EXERCISE DETAILS: Your task is to copy the records that follow exactly, minus any images.

Dataset entries:

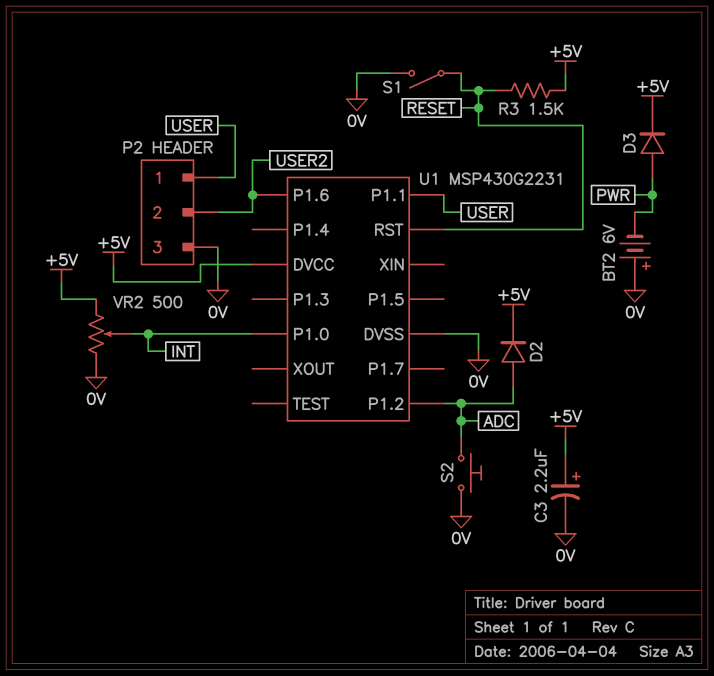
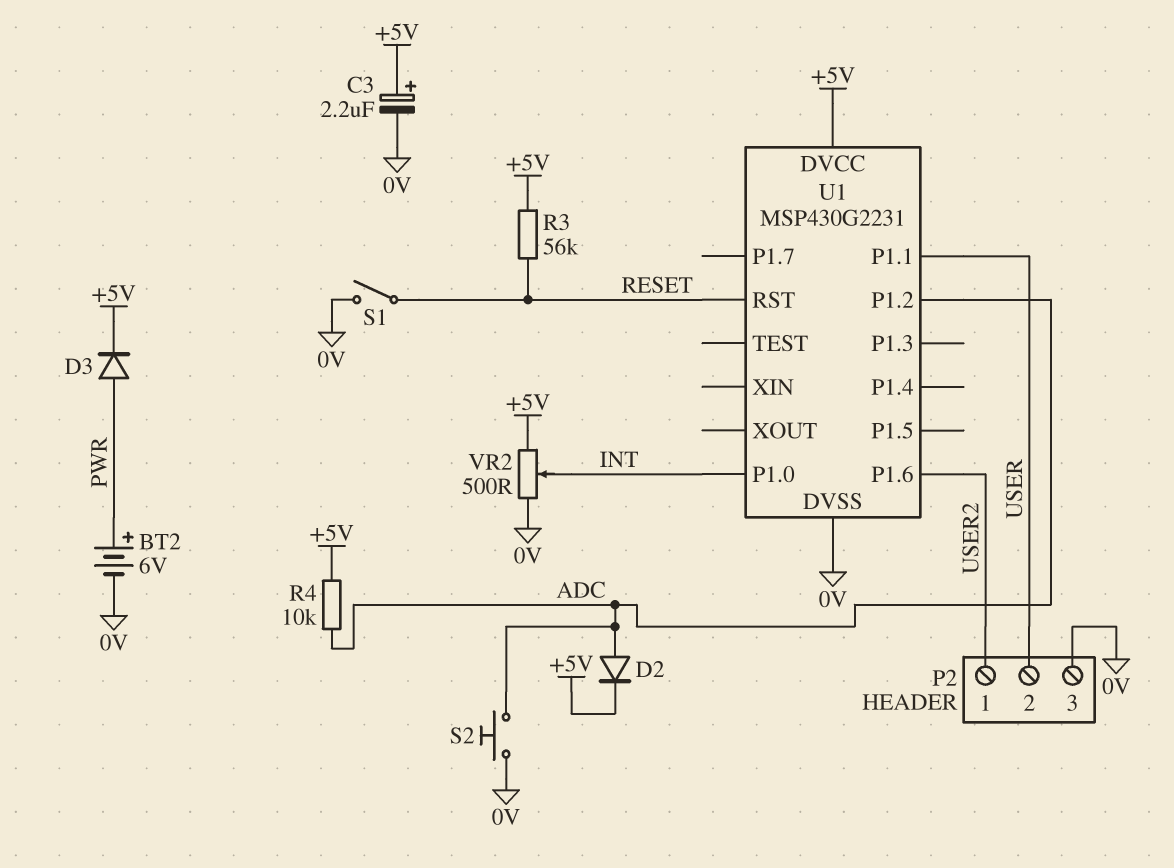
BT2: 6V (plus 0V, minus PWR) -> 6V (plus PWR, minus 0V)
P2 pin 1: USER -> USER2
P2 pin 2: USER2 -> USER
R3: 1.5k (+5V, RESET) -> 56k (+5V, RESET)
R4: none -> 10k (+5V, ADC)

FINAL ANSWER:
BT2: 6V (plus 0V, minus PWR) -> 6V (plus PWR, minus 0V)
P2 pin 1: USER -> USER2
P2 pin 2: USER2 -> USER
R3: 1.5k (+5V, RESET) -> 56k (+5V, RESET)
R4: none -> 10k (+5V, ADC)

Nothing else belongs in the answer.